(Available records)

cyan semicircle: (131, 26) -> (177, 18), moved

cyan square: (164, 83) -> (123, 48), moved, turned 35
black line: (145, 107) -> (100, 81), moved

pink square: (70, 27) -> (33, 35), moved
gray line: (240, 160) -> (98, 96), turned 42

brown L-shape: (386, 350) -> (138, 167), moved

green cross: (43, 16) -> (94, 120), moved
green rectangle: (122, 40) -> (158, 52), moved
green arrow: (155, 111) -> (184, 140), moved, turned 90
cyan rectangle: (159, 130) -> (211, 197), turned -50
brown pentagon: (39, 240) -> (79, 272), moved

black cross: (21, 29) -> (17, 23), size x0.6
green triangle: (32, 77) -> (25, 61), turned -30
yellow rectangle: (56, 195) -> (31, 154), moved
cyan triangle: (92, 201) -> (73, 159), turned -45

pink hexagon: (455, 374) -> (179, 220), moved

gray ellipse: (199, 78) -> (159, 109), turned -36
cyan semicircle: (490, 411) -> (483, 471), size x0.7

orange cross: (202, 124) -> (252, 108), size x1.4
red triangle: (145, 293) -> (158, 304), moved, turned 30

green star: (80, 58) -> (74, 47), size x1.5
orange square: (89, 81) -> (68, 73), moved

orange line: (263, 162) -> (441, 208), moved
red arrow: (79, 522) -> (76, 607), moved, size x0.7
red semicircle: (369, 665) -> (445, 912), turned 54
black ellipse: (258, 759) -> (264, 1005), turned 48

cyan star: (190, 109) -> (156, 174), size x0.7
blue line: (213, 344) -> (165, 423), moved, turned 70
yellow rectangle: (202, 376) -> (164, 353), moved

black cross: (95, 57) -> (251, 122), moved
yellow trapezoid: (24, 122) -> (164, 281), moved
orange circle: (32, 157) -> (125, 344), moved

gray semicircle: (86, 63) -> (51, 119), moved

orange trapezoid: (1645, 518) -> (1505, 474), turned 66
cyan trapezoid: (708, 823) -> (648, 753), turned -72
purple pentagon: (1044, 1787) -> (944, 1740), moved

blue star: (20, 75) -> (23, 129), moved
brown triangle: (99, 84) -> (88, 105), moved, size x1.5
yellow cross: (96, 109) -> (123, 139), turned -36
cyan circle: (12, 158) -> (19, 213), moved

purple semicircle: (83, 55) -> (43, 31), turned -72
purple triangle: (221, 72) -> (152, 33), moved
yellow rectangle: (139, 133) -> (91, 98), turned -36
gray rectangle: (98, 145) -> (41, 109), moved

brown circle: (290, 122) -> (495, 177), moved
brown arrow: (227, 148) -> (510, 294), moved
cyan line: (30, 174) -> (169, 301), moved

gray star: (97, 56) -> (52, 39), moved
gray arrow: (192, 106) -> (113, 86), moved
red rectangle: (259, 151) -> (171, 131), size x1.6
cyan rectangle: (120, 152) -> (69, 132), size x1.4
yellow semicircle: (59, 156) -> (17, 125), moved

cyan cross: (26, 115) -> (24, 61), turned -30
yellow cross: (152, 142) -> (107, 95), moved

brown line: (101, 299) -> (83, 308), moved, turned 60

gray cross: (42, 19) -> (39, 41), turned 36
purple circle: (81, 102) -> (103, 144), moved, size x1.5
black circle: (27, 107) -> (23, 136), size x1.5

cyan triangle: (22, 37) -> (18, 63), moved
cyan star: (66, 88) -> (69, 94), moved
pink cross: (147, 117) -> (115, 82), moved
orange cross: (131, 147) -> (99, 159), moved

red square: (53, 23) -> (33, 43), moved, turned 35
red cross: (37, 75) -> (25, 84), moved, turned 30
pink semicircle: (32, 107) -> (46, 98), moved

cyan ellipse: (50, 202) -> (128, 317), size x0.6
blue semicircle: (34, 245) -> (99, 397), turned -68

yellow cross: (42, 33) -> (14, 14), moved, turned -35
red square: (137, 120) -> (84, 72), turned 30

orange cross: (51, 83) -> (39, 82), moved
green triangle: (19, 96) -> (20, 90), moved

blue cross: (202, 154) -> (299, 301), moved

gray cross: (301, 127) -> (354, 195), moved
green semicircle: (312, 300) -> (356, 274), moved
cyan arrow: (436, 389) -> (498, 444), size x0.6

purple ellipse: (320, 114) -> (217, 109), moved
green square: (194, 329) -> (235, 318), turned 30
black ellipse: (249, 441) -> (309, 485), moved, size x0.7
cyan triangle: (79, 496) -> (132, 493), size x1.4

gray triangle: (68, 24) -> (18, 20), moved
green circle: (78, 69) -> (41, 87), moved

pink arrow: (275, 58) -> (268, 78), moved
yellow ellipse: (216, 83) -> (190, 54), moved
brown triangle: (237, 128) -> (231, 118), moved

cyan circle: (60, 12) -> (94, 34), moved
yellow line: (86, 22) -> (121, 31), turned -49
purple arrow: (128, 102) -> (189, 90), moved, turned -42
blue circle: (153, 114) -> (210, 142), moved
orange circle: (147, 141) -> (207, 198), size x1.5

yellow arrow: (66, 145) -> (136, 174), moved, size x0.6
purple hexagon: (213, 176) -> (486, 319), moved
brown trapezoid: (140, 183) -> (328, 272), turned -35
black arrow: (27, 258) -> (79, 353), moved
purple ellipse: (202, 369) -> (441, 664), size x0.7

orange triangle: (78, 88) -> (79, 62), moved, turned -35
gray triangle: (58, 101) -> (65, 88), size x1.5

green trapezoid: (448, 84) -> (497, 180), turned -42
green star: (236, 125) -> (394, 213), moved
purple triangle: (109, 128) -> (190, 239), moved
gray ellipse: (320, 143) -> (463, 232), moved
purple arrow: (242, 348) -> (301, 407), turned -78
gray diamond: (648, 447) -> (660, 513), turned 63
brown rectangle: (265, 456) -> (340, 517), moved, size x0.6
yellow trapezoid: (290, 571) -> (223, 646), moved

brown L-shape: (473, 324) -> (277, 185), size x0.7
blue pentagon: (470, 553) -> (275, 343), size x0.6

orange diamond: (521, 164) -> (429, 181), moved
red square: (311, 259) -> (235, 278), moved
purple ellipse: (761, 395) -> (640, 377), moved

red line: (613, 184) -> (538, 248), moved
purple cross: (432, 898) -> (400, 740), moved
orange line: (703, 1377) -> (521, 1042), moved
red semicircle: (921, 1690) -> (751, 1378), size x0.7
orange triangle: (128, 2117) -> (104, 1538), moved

(End Available records)

Task:
Looking at the entries above, copy out every line in which "trapezoid" occurs.

Exercise response:
yellow trapezoid: (24, 122) -> (164, 281), moved
orange trapezoid: (1645, 518) -> (1505, 474), turned 66
cyan trapezoid: (708, 823) -> (648, 753), turned -72
brown trapezoid: (140, 183) -> (328, 272), turned -35
green trapezoid: (448, 84) -> (497, 180), turned -42
yellow trapezoid: (290, 571) -> (223, 646), moved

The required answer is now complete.